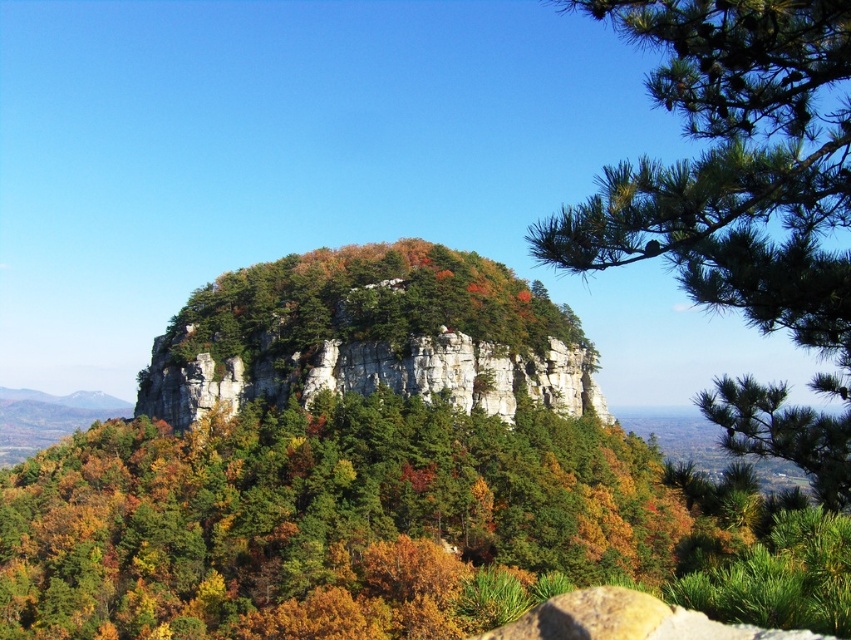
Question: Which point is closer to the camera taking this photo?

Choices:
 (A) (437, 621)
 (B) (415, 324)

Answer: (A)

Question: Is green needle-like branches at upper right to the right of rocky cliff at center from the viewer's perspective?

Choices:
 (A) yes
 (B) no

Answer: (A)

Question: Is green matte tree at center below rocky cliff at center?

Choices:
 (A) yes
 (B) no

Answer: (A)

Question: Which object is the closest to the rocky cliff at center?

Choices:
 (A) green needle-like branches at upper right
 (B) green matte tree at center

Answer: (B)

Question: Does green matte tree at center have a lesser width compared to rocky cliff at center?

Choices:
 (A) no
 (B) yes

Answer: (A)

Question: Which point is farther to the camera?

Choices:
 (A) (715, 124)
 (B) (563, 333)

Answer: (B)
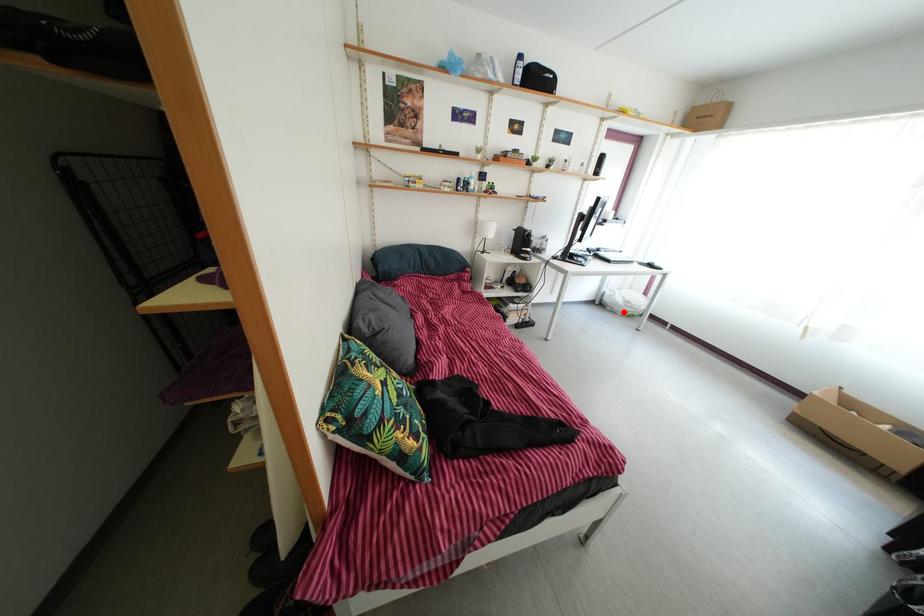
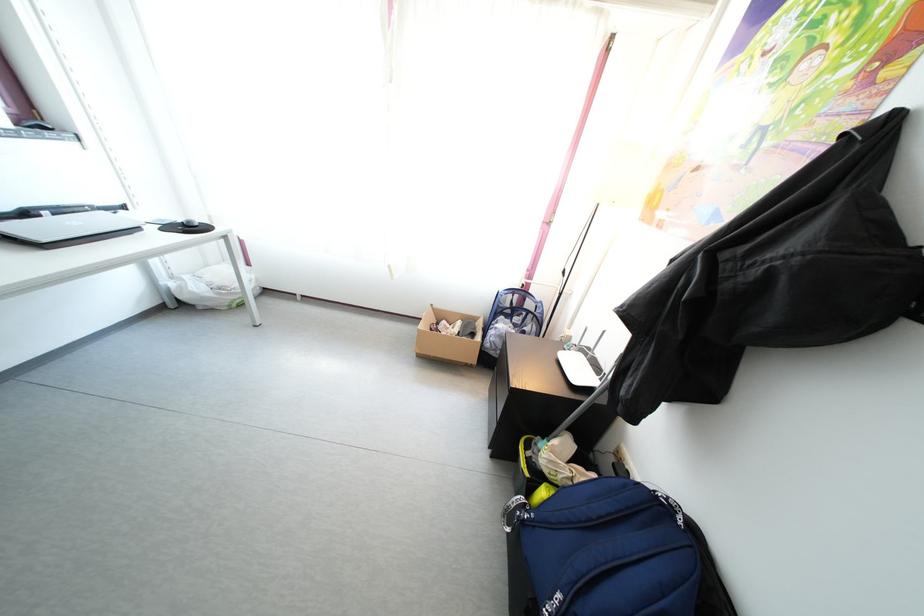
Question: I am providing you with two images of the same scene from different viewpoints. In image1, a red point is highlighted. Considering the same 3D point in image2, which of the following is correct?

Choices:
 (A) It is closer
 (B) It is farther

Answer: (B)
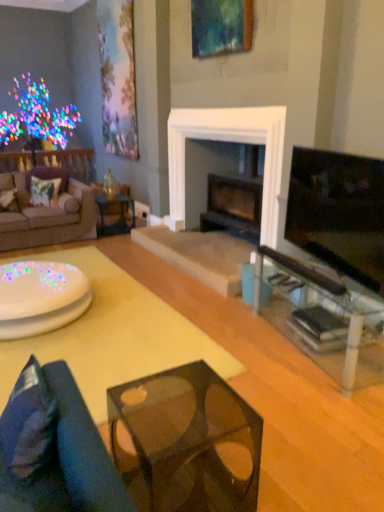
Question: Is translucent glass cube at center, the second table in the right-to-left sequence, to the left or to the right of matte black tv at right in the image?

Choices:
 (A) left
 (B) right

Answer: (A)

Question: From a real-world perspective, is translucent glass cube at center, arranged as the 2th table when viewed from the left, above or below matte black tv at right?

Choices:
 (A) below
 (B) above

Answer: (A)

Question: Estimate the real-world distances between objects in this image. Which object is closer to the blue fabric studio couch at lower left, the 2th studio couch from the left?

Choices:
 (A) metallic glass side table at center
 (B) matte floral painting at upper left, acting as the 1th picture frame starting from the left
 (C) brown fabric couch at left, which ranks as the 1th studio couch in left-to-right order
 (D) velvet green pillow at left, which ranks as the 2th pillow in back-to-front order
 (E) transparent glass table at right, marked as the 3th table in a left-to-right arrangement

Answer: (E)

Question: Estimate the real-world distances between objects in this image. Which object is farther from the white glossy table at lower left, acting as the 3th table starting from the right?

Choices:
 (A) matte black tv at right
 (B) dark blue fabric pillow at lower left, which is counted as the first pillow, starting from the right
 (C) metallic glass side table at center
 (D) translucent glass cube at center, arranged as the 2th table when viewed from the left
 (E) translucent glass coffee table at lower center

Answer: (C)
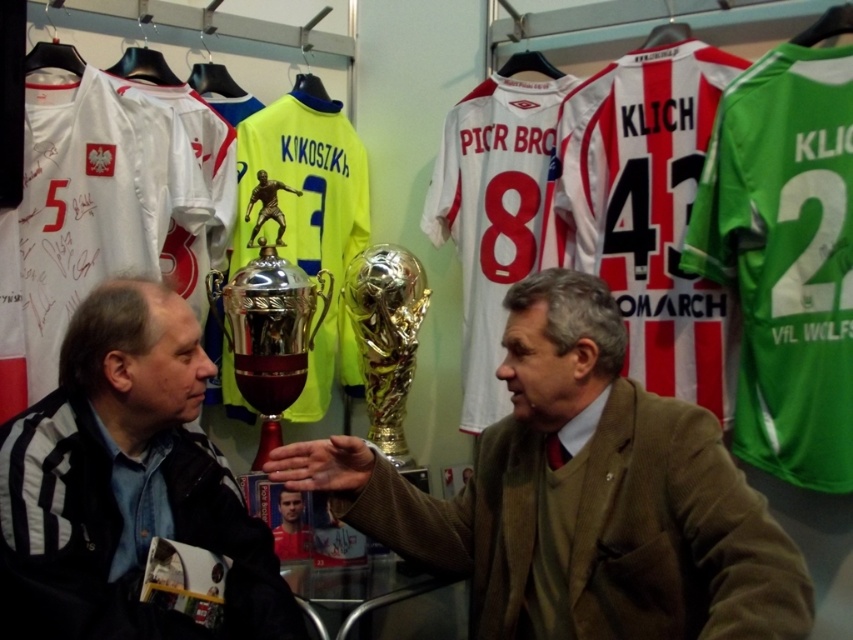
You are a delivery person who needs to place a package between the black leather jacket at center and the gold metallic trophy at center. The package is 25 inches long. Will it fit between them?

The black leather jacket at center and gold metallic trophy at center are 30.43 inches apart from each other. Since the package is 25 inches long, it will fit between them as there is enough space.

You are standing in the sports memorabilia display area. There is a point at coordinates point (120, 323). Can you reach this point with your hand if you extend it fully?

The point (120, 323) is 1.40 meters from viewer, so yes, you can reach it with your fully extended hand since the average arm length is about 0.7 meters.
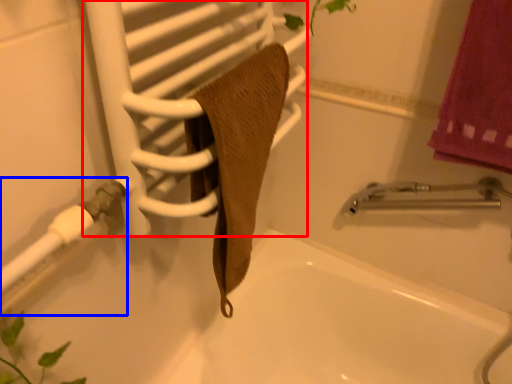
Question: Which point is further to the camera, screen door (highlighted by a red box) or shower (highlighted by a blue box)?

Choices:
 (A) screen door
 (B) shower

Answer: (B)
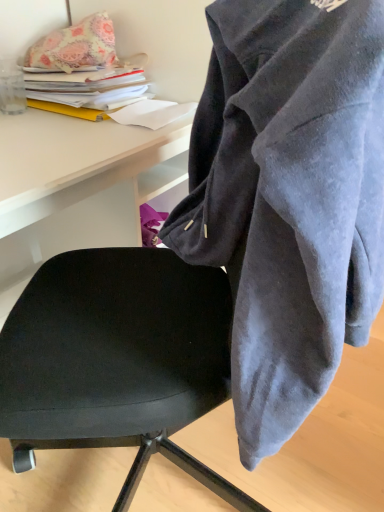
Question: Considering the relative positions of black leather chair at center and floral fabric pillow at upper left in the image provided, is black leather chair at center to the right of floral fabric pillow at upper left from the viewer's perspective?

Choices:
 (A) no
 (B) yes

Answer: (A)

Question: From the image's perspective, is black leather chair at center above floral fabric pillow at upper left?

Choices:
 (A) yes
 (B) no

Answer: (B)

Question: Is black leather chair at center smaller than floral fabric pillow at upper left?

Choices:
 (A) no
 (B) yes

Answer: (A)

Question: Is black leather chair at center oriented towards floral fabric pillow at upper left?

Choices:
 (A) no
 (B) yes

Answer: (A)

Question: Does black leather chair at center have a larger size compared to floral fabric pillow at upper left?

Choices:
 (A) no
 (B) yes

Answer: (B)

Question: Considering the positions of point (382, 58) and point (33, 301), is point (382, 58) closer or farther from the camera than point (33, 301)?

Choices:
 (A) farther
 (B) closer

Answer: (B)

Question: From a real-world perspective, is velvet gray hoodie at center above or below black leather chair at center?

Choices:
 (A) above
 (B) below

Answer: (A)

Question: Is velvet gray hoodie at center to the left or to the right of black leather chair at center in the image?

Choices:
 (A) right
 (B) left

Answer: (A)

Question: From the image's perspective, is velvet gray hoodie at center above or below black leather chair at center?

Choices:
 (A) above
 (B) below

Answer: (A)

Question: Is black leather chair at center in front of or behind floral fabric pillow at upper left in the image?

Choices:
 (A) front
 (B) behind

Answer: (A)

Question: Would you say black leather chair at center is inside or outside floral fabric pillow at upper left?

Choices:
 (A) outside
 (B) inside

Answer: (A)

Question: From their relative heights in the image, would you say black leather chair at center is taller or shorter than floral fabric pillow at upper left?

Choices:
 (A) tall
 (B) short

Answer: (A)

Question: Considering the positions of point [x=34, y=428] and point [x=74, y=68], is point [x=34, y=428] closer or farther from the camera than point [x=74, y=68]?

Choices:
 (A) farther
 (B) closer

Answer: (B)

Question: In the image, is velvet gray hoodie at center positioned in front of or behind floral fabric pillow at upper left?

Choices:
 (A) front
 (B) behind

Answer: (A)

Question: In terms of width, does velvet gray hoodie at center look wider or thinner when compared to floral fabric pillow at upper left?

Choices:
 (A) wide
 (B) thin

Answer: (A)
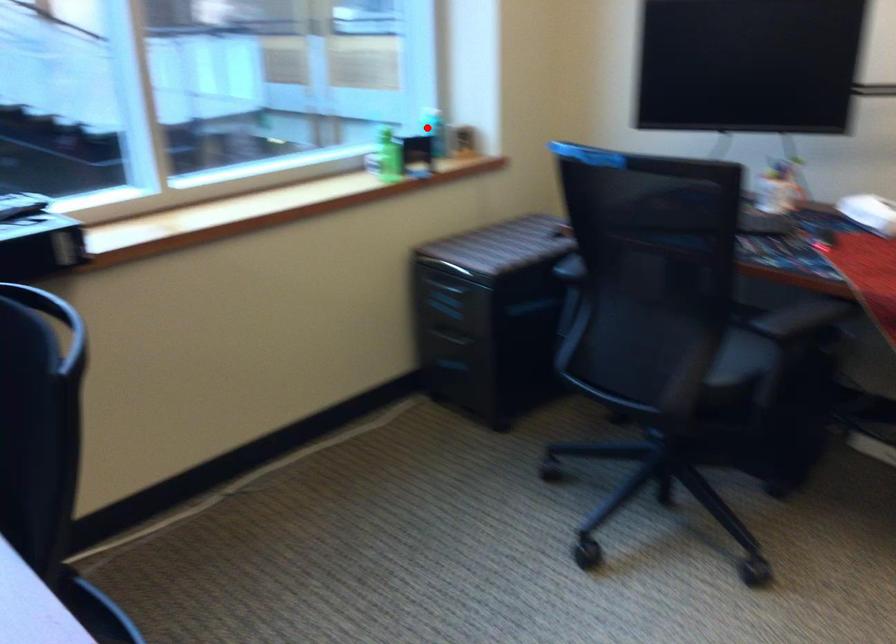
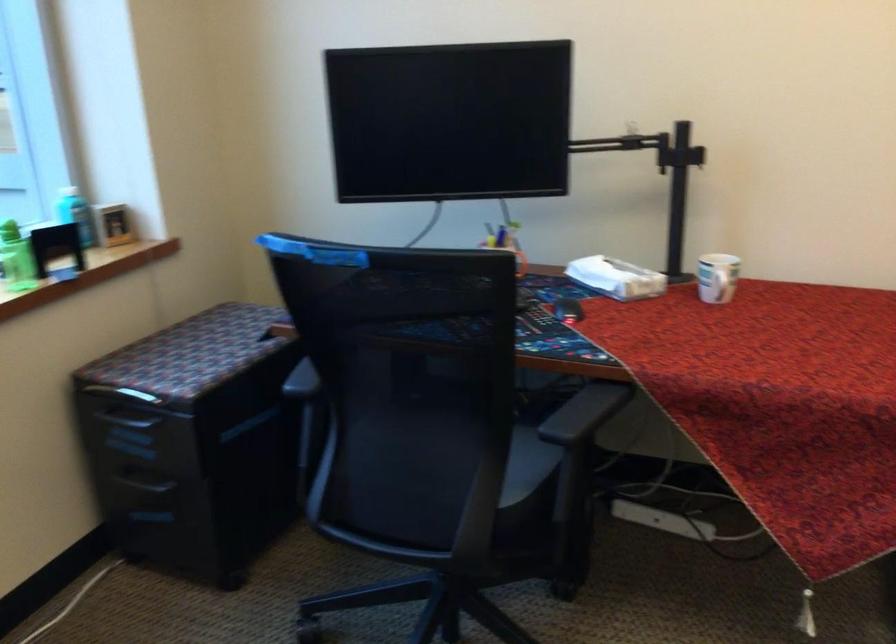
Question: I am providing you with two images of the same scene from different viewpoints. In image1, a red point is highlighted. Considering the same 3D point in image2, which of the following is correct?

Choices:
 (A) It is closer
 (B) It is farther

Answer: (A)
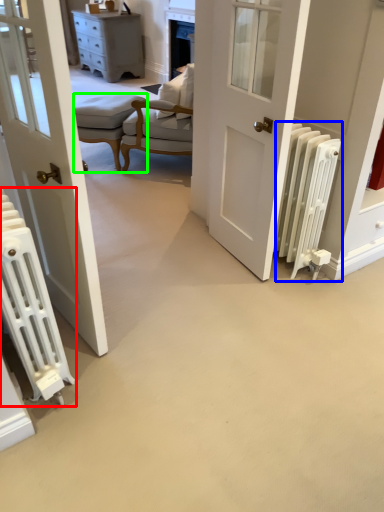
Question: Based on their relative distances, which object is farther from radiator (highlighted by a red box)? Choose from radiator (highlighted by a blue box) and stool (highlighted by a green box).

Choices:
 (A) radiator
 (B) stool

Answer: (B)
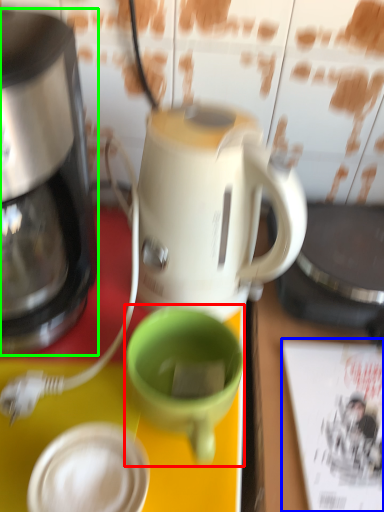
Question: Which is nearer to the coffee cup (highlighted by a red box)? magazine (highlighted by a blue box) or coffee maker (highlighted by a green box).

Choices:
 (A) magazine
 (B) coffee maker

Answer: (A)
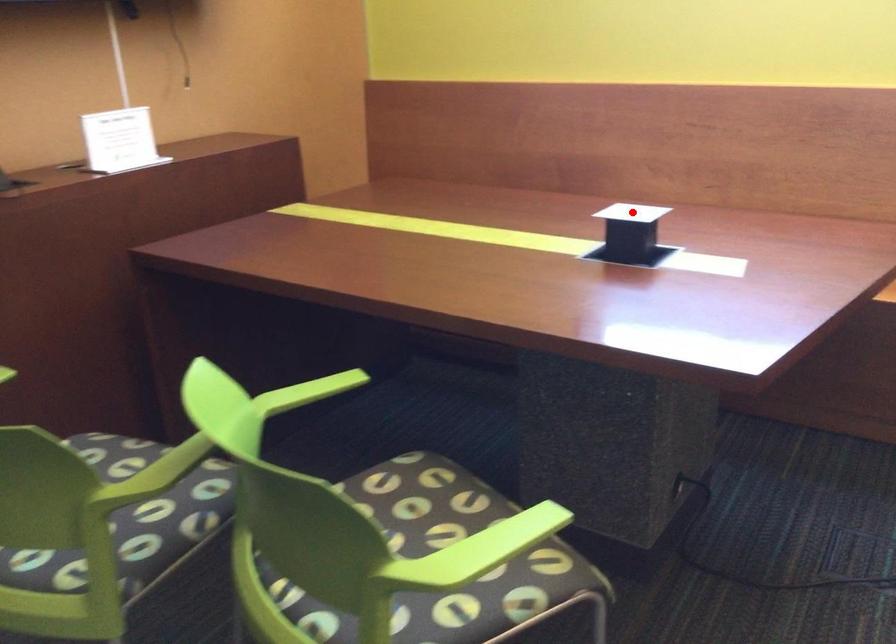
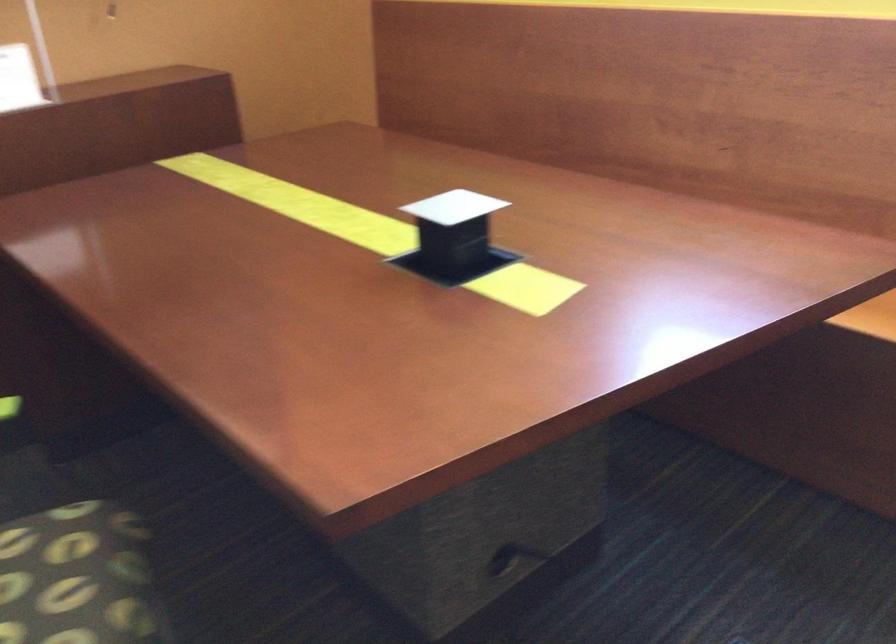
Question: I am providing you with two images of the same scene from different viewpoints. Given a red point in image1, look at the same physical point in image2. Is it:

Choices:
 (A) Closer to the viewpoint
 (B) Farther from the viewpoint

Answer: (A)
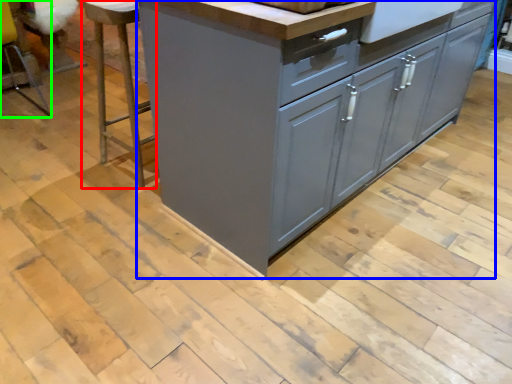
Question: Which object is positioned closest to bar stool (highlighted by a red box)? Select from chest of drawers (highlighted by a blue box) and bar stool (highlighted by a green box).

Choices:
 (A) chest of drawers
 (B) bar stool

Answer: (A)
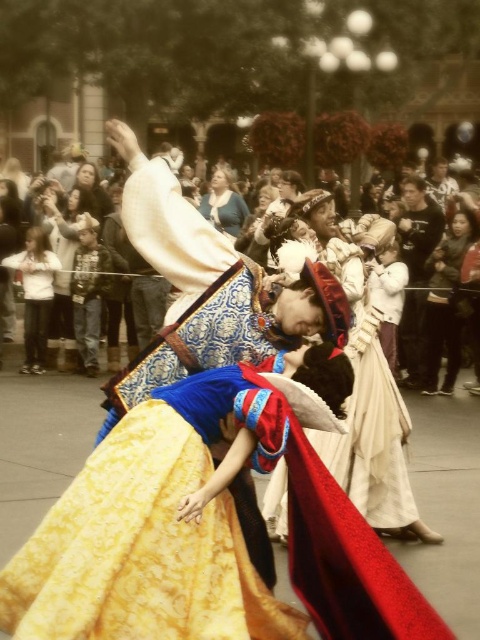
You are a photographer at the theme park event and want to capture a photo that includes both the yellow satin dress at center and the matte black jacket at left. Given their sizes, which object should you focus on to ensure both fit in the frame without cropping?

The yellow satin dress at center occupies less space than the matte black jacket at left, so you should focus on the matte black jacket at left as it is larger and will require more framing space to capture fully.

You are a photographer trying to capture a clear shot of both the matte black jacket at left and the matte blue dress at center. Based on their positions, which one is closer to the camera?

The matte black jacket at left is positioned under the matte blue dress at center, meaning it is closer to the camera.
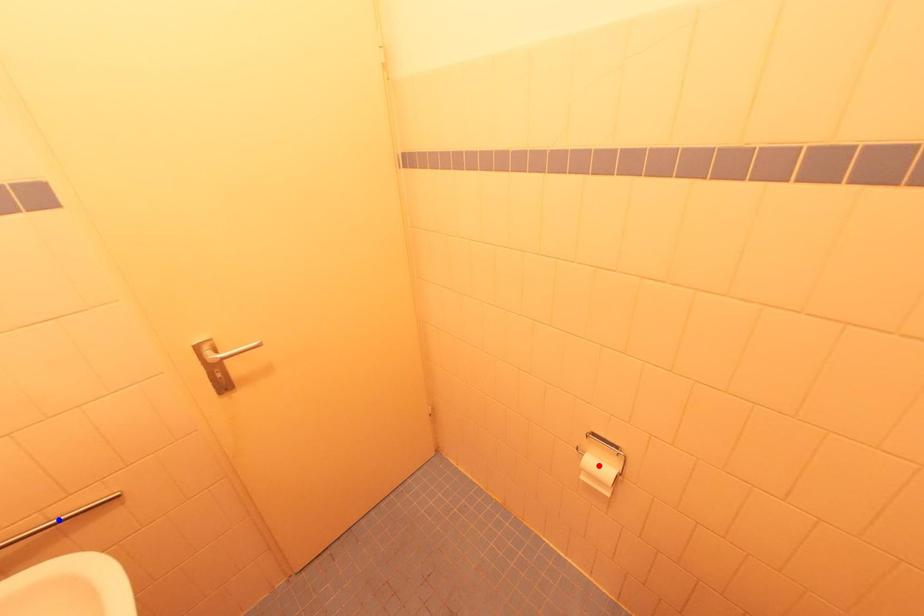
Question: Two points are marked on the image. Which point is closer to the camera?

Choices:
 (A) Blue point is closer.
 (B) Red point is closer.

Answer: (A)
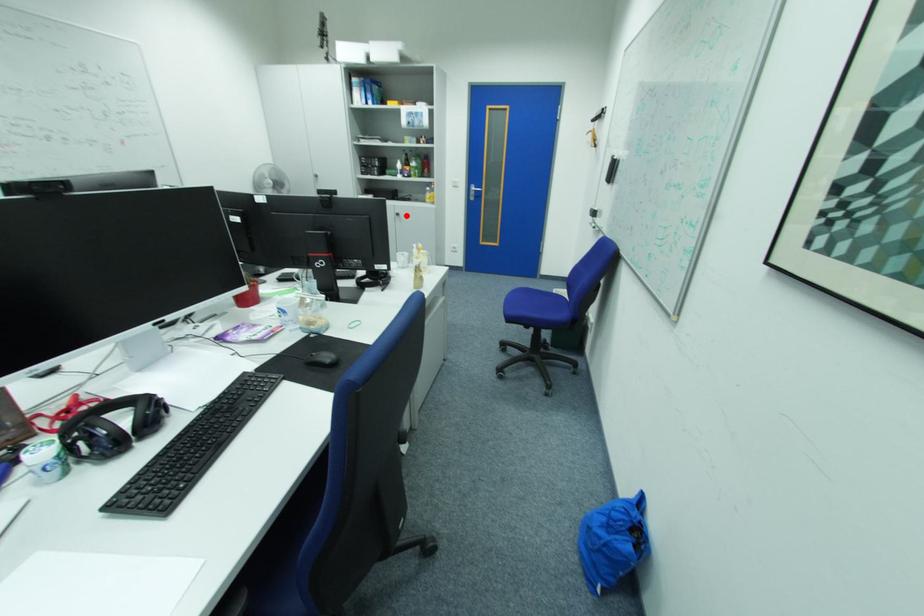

- - - - - - -

● **Set task**
Write out the data again from the line containing "The yellow satin dress at center occupies" through the line containing "You are a photographer trying", swapping "matte black jacket" for "matte gray jacket" and leaving everything else unchanged.

● **Completed exercise**
The yellow satin dress at center occupies less space than the matte gray jacket at left, so you should focus on the matte gray jacket at left as it is larger and will require more framing space to capture fully.

You are a photographer trying to capture a clear shot of both the matte gray jacket at left and the matte blue dress at center. Based on their positions, which one is closer to the camera?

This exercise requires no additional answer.